Object change listings
====

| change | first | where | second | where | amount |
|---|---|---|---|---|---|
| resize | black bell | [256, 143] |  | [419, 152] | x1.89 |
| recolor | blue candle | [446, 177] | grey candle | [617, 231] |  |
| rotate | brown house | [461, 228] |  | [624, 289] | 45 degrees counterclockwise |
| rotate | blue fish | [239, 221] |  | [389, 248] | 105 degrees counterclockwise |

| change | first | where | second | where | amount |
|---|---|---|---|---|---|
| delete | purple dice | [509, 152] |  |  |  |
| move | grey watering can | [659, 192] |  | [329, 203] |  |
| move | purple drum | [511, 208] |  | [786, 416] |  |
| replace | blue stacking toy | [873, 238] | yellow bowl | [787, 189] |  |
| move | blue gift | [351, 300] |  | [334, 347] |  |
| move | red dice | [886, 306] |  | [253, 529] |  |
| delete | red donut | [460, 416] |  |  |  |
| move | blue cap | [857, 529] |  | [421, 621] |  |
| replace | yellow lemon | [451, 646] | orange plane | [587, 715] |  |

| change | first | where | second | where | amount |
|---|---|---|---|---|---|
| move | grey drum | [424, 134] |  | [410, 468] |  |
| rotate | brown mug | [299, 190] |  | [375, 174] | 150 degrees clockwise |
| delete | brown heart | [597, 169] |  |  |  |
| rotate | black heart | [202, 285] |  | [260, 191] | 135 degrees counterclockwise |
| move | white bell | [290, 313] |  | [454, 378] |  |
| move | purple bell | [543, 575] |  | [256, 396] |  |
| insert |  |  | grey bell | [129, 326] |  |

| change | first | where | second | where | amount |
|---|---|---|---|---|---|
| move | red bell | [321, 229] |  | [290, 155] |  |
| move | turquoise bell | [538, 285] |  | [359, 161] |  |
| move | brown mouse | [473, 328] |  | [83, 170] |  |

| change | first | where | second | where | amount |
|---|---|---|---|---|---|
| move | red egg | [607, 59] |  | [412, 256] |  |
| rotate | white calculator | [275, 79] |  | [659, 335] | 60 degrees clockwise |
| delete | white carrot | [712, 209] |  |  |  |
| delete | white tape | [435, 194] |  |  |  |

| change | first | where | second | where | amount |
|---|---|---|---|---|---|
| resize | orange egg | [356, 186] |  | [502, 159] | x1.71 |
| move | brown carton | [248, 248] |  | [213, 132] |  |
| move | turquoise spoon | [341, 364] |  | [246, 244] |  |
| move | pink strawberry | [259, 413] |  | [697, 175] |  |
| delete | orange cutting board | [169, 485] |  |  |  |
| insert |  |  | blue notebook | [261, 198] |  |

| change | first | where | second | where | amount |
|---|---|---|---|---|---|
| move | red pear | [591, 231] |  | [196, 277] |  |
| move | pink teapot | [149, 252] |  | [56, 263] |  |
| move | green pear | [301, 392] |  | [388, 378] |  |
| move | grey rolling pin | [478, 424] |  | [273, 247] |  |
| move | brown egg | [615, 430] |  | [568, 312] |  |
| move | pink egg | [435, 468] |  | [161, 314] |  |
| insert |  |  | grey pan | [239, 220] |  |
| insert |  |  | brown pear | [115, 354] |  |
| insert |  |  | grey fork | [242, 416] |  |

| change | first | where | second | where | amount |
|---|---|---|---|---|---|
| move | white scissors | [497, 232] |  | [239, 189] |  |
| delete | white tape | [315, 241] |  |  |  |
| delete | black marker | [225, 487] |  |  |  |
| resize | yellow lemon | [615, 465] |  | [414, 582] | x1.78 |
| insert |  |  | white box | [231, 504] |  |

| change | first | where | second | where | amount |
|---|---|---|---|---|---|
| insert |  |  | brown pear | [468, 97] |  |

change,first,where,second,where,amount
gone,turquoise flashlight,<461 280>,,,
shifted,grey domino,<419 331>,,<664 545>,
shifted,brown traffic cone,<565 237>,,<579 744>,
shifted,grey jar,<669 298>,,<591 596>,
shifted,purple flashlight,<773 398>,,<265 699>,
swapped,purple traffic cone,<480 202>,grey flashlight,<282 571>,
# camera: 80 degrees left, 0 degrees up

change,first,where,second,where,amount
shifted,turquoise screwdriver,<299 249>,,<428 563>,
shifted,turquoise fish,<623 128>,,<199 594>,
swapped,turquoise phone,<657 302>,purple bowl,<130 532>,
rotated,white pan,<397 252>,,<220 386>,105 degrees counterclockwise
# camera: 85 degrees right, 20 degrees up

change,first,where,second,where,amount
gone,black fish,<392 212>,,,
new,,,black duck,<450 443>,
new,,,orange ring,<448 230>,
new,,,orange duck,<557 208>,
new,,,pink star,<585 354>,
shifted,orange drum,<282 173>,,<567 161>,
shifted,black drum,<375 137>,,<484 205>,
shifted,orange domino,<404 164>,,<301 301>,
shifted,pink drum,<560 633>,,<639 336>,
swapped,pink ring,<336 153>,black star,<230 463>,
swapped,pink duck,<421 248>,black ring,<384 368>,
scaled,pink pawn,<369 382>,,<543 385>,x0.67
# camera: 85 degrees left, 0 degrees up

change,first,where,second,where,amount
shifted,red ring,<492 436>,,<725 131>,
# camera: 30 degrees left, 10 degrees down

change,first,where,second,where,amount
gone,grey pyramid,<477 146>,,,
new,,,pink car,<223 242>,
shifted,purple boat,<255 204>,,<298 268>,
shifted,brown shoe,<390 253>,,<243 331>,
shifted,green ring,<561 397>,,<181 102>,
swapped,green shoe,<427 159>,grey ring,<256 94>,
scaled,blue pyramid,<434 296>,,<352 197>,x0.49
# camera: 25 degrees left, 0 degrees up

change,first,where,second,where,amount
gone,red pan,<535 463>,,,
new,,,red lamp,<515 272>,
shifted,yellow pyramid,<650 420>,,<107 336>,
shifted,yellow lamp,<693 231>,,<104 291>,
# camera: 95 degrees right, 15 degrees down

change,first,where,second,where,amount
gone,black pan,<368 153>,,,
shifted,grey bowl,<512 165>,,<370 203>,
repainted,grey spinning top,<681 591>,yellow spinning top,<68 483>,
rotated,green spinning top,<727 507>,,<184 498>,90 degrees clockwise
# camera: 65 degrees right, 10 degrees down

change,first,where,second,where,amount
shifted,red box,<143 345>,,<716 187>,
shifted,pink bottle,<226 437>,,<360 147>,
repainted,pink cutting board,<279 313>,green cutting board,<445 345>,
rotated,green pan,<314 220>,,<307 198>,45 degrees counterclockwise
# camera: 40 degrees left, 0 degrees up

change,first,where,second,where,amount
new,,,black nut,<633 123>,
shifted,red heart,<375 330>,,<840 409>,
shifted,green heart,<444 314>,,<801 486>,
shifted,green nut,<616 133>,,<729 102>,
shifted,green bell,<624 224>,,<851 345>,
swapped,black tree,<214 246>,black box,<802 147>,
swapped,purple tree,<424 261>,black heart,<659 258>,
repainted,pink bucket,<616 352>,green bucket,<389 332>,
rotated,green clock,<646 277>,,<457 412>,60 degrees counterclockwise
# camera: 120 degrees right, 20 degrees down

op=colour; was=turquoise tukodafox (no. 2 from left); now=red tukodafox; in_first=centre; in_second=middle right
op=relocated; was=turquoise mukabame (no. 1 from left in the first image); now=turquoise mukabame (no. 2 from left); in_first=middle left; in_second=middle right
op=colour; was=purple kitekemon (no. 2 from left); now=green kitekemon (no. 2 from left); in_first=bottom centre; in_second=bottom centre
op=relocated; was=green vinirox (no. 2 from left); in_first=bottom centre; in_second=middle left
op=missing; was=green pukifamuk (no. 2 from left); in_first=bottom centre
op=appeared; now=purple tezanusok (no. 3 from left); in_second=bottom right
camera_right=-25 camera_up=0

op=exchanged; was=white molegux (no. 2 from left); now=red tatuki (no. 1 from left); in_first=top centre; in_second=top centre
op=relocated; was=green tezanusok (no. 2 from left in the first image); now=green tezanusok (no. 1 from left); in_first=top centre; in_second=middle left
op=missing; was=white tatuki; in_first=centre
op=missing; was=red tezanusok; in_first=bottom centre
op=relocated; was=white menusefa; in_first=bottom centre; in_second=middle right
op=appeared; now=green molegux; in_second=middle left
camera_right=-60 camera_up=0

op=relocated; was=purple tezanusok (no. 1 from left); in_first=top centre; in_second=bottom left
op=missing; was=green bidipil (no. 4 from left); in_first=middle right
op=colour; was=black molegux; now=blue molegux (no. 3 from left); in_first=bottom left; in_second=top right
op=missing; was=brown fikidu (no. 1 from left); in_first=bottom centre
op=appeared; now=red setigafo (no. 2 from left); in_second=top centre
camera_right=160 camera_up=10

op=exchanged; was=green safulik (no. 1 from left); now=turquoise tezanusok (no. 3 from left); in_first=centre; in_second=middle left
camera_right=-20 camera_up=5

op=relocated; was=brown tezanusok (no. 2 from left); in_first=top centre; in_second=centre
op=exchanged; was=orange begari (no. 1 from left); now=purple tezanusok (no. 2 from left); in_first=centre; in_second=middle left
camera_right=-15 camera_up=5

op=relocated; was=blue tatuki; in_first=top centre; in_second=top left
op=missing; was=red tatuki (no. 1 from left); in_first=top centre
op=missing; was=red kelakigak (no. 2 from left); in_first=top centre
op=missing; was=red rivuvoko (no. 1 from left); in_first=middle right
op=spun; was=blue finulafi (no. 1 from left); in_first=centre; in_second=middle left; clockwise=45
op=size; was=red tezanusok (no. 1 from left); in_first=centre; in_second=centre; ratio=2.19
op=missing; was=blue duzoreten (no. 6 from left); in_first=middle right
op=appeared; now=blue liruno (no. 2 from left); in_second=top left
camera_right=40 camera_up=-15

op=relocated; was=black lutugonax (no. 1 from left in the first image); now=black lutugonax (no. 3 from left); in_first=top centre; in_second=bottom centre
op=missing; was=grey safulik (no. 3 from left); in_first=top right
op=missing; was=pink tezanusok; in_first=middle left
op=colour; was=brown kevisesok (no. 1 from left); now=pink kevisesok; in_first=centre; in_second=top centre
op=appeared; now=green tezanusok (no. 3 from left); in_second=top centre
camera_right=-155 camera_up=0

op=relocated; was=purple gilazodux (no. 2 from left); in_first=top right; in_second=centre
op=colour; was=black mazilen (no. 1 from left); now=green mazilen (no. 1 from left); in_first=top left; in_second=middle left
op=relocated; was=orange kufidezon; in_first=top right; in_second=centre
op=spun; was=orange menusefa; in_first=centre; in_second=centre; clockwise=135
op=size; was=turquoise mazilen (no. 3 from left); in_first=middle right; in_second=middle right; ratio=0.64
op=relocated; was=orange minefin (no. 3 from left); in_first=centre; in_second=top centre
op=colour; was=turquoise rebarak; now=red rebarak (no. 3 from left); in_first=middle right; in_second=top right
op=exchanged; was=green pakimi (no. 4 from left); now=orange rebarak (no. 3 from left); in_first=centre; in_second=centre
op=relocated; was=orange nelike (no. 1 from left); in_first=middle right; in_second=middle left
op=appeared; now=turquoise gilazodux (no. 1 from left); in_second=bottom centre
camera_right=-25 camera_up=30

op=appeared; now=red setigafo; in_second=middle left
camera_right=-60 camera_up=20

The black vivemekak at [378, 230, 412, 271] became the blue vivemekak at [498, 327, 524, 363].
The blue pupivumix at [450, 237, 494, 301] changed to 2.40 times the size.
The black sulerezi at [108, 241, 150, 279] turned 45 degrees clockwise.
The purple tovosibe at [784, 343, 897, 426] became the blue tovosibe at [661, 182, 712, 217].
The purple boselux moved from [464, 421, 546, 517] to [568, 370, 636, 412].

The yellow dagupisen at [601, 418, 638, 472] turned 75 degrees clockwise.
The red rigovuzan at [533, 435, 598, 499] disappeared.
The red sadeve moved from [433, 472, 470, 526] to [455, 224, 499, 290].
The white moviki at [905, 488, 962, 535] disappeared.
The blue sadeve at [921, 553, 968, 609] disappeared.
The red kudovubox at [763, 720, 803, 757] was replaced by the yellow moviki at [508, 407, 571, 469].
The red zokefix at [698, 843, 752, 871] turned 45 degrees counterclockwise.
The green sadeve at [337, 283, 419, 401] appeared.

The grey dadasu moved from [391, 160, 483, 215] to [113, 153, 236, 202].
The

====

Exercise prompt: Find the word "flashlight" in the entries, and copy every line it shows up in.

Expected answer:
gone,turquoise flashlight,<461 280>,,,
shifted,purple flashlight,<773 398>,,<265 699>,
swapped,purple traffic cone,<480 202>,grey flashlight,<282 571>,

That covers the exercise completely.